## WHAT IS REQUIRED
Begin at the line containing "brown circle: (133, 56) -> (132, 66), moved" in the data below and go on through the line containing "red pentagon: (82, 94) -> (91, 92), moved", repeating each line exactly; include both ends and no other line.

## DATASET CONTENT
---------------

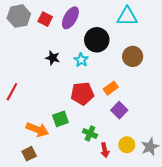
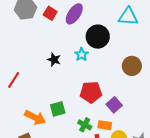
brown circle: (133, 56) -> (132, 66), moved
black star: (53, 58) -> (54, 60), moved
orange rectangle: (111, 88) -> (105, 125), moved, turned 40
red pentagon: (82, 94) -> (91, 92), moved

---------------

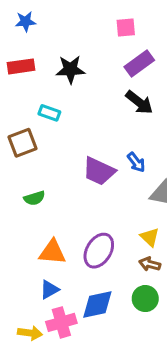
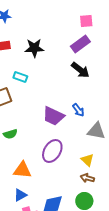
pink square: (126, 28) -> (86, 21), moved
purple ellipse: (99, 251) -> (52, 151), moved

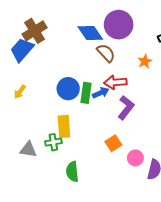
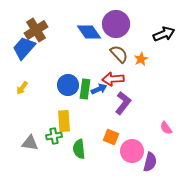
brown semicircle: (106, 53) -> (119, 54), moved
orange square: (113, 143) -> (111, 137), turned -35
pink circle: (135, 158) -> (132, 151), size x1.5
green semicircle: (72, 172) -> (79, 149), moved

---------------

## ANSWER FOR THIS EXERCISE
brown circle: (133, 56) -> (132, 66), moved
black star: (53, 58) -> (54, 60), moved
orange rectangle: (111, 88) -> (105, 125), moved, turned 40
red pentagon: (82, 94) -> (91, 92), moved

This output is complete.